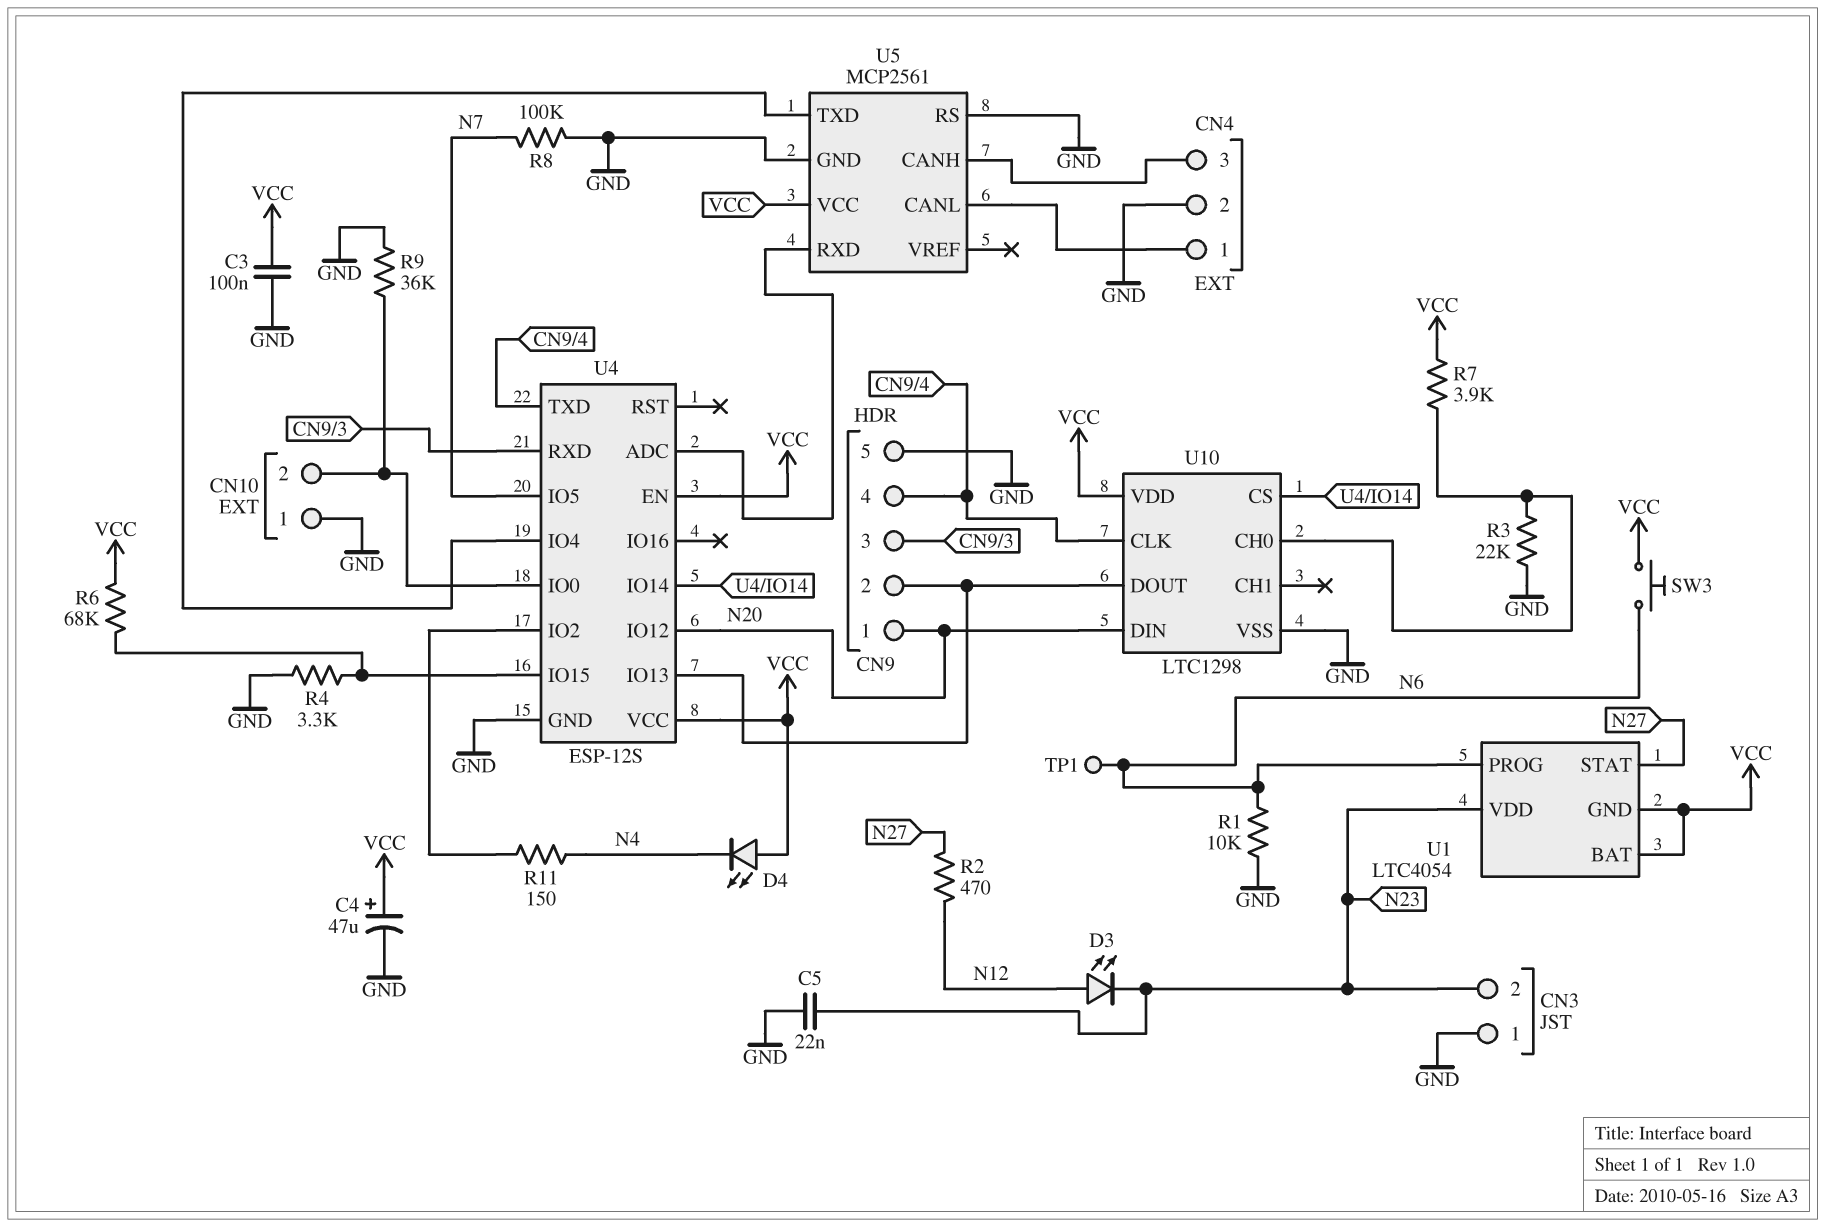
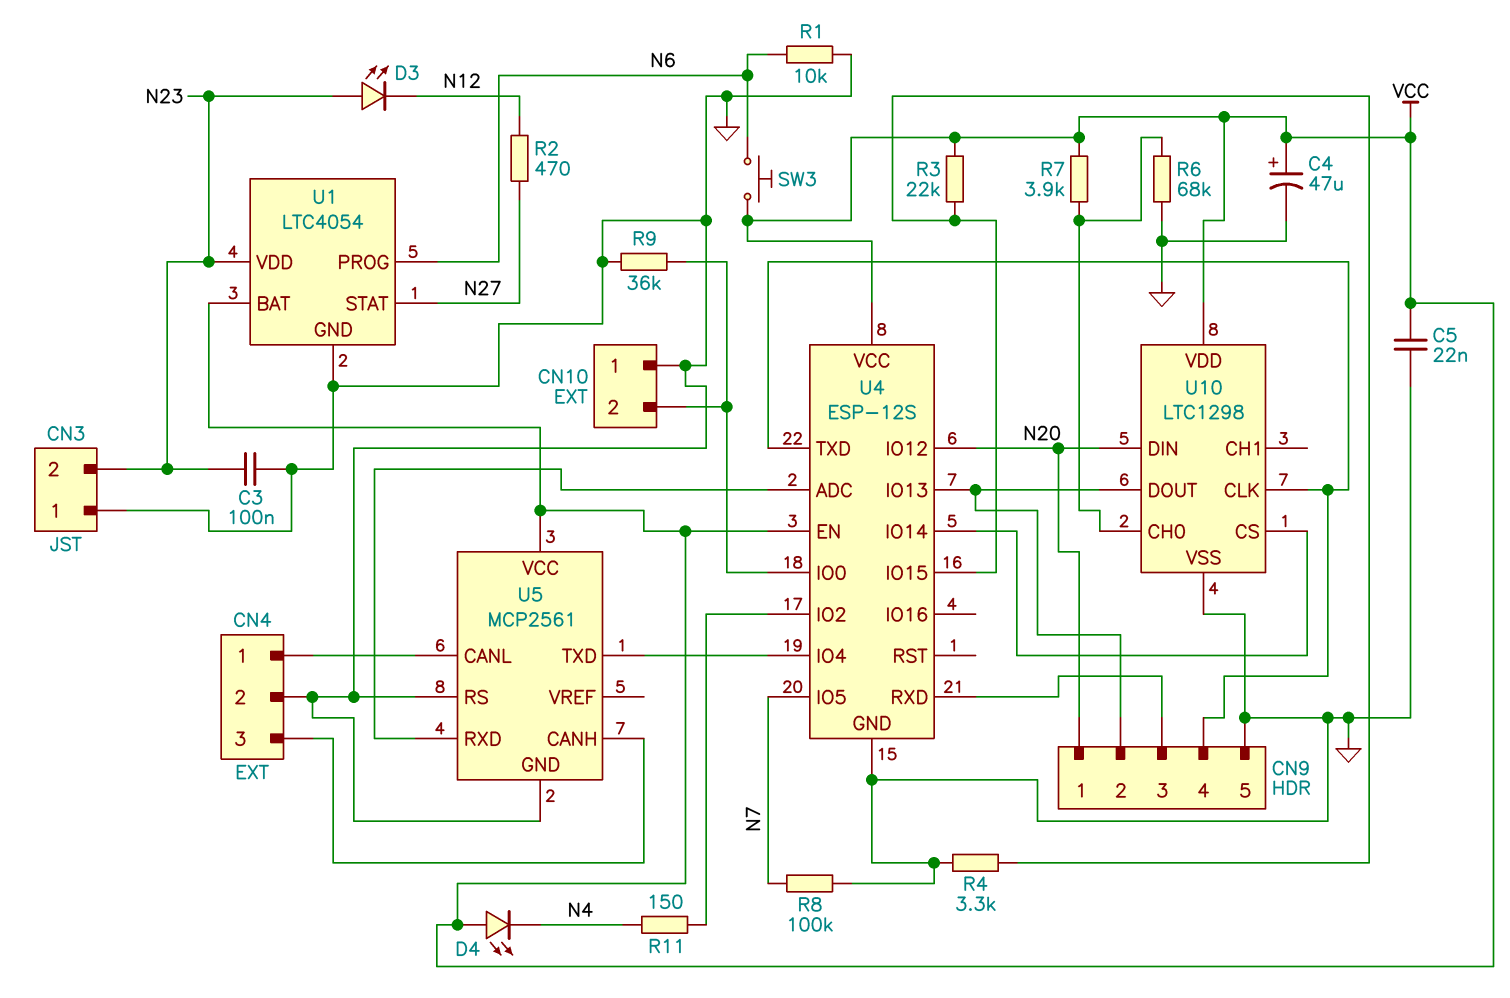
C3: 100nF (GND, VCC) -> 100nF (GND, N23)
C5: 22nF (GND, N23) -> 22nF (GND, VCC)
D3: LED (A N12, K N23) -> LED (A N23, K N12)
R3: 22k (GND, U10/CH0) -> 22k (U4/IO15, VCC)
R6: 68k (U4/IO15, VCC) -> 68k (GND, U10/CH0)
TP1: test point (N6) -> none
U1 pin GND: VCC -> GND

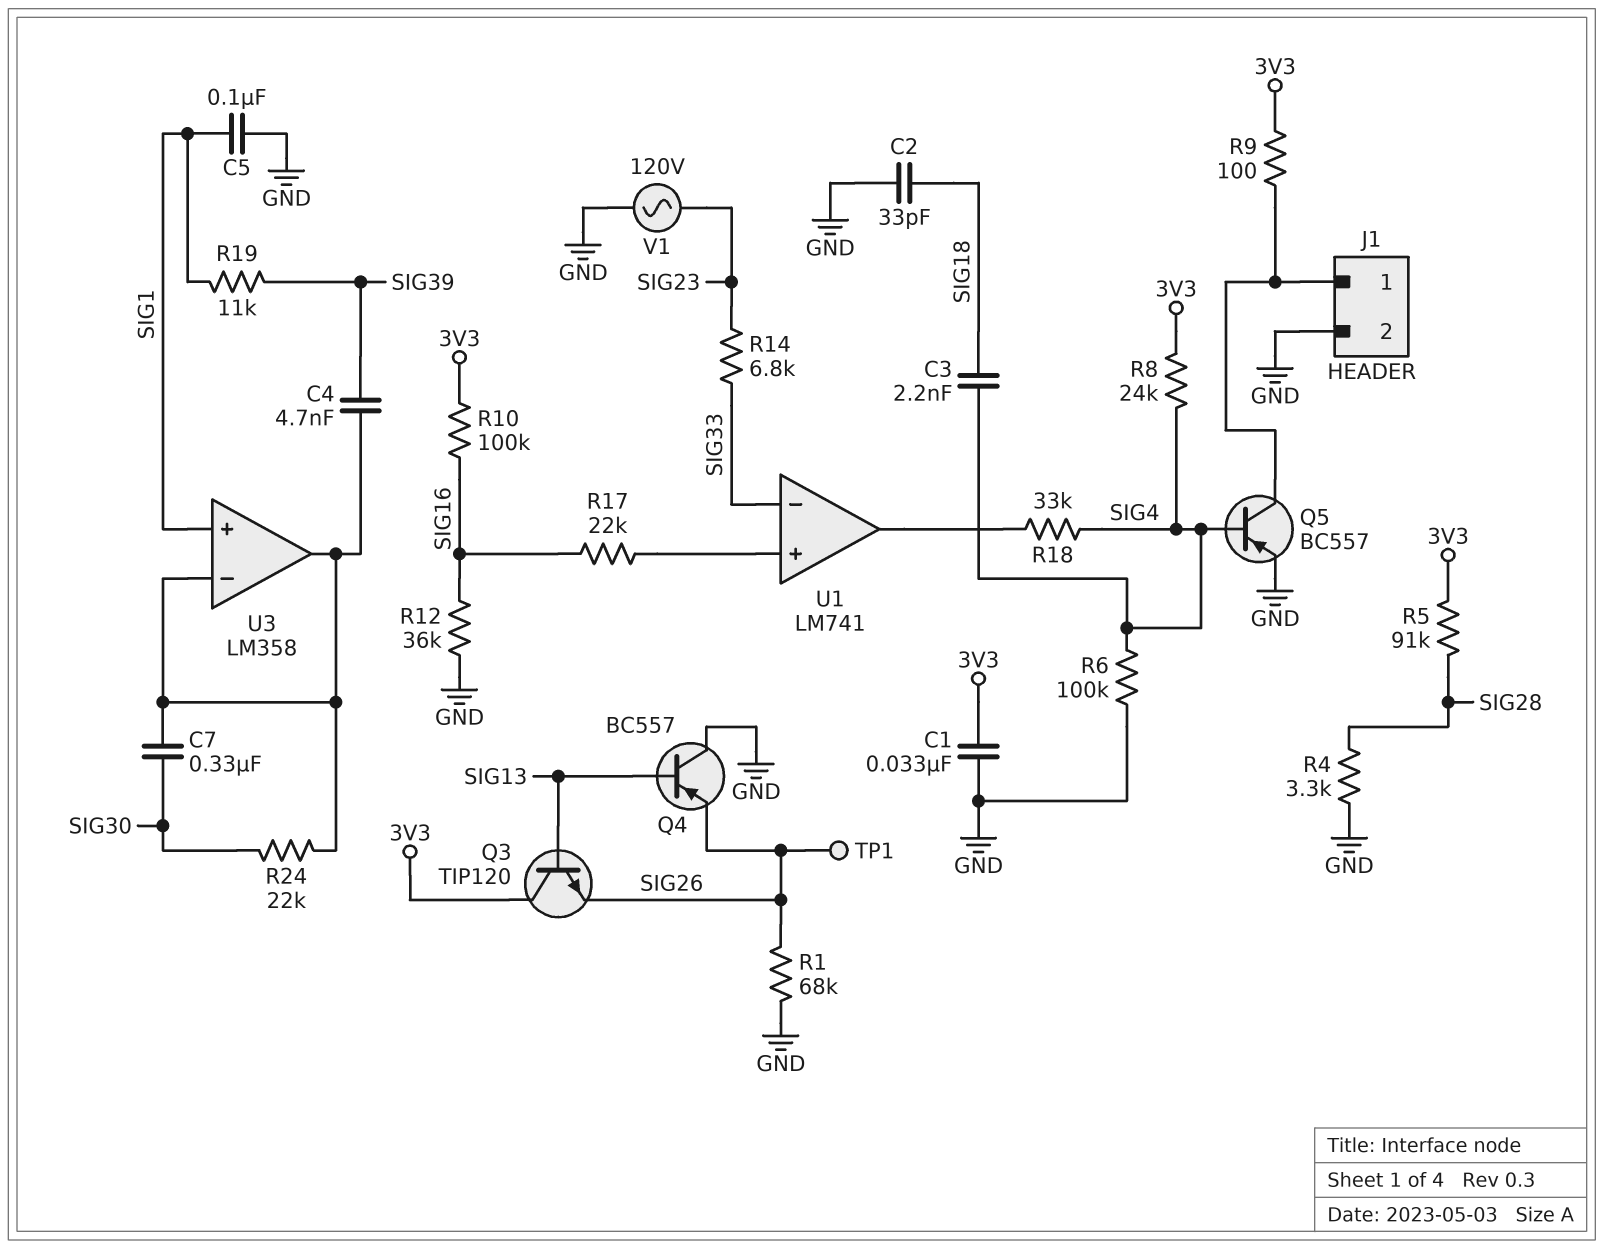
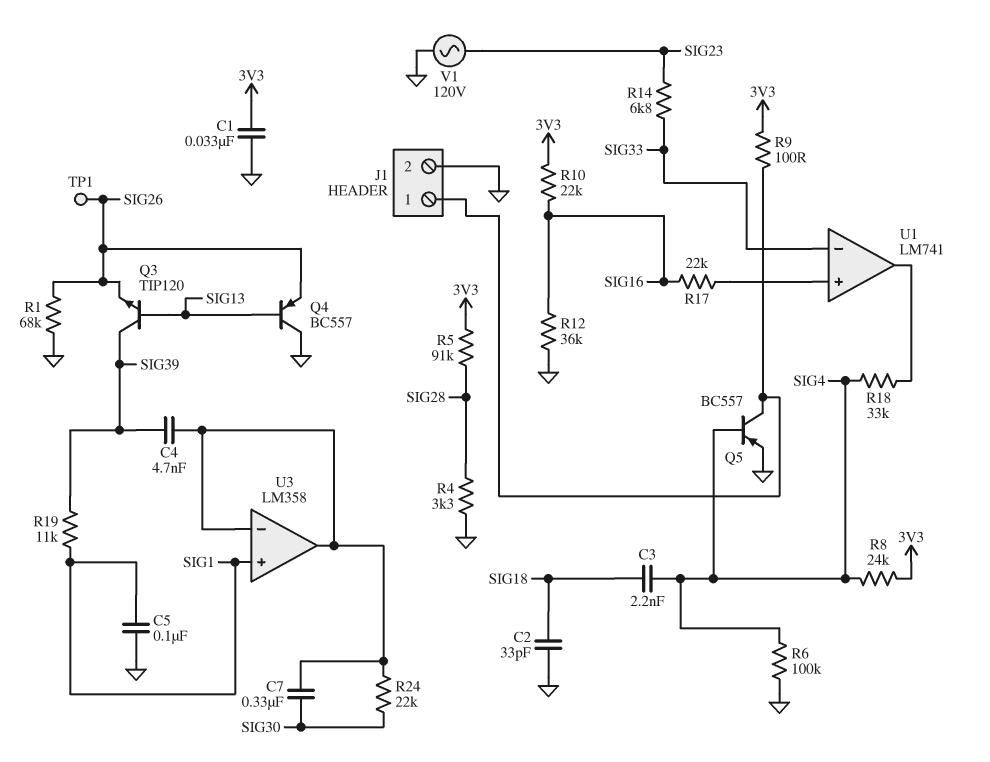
Q3: NPN TIP120 (B SIG13, C 3V3, E SIG26) -> NPN TIP120 (B SIG13, C SIG39, E SIG26)
R10: 100k (3V3, SIG16) -> 22k (3V3, SIG16)

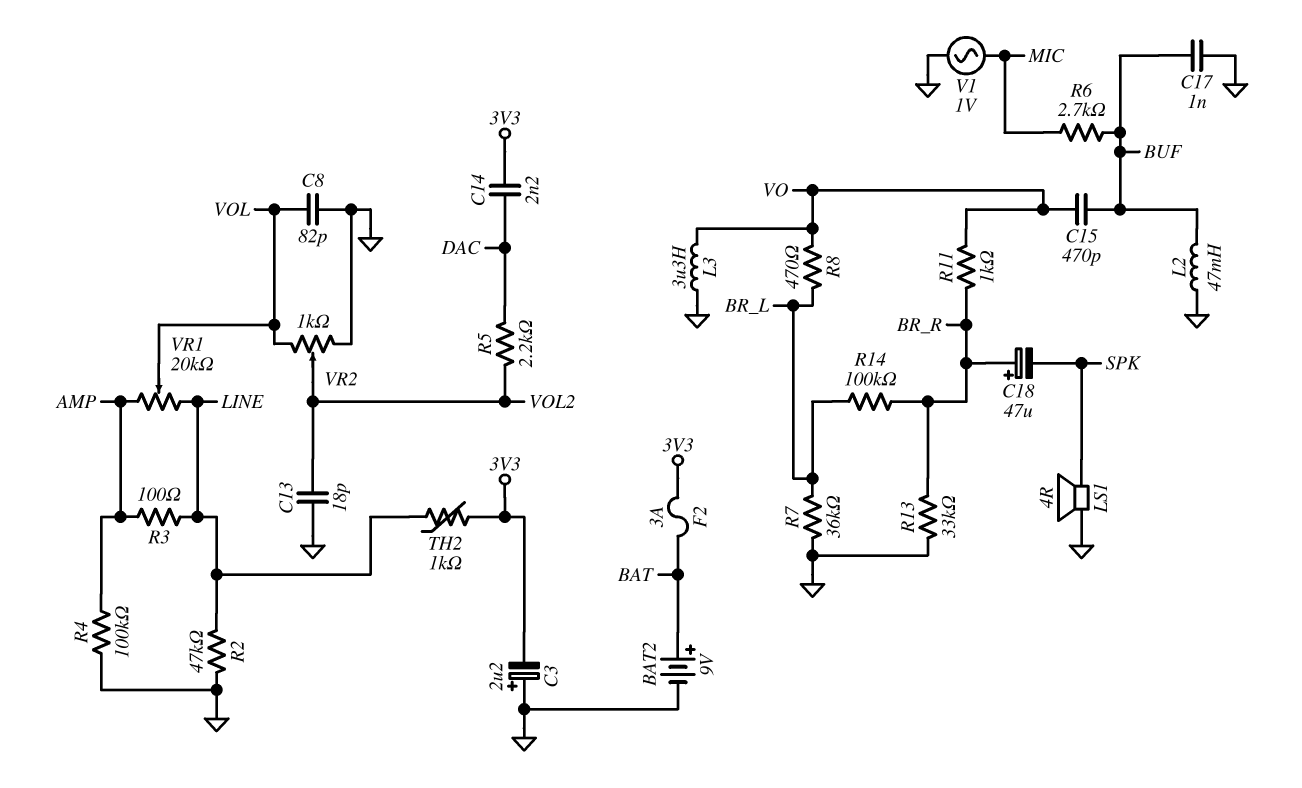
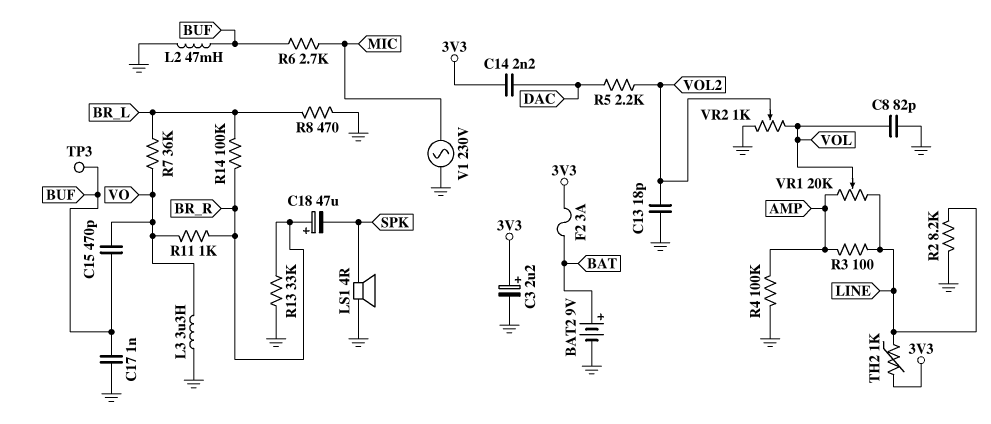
C3: 2.2uF (plus GND, minus 3V3) -> 2.2uF (plus 3V3, minus GND)
R2: 47k (GND, LINE) -> 8.2k (GND, LINE)
R7: 36k (BR_L, GND) -> 36k (BR_L, VO)
R8: 470 (BR_L, VO) -> 470 (BR_L, GND)
TP3: none -> test point (BUF)
V1: AC 1V (GND, MIC) -> AC 230V (GND, MIC)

▶ **TASK STATEMENT**
Images are not wanted in the copy. Please print the material above exactly.

▶ **ANSWER TO THE PROBLEM**
C3: 100nF (GND, VCC) -> 100nF (GND, N23)
C5: 22nF (GND, N23) -> 22nF (GND, VCC)
D3: LED (A N12, K N23) -> LED (A N23, K N12)
R3: 22k (GND, U10/CH0) -> 22k (U4/IO15, VCC)
R6: 68k (U4/IO15, VCC) -> 68k (GND, U10/CH0)
TP1: test point (N6) -> none
U1 pin GND: VCC -> GND

Q3: NPN TIP120 (B SIG13, C 3V3, E SIG26) -> NPN TIP120 (B SIG13, C SIG39, E SIG26)
R10: 100k (3V3, SIG16) -> 22k (3V3, SIG16)

C3: 2.2uF (plus GND, minus 3V3) -> 2.2uF (plus 3V3, minus GND)
R2: 47k (GND, LINE) -> 8.2k (GND, LINE)
R7: 36k (BR_L, GND) -> 36k (BR_L, VO)
R8: 470 (BR_L, VO) -> 470 (BR_L, GND)
TP3: none -> test point (BUF)
V1: AC 1V (GND, MIC) -> AC 230V (GND, MIC)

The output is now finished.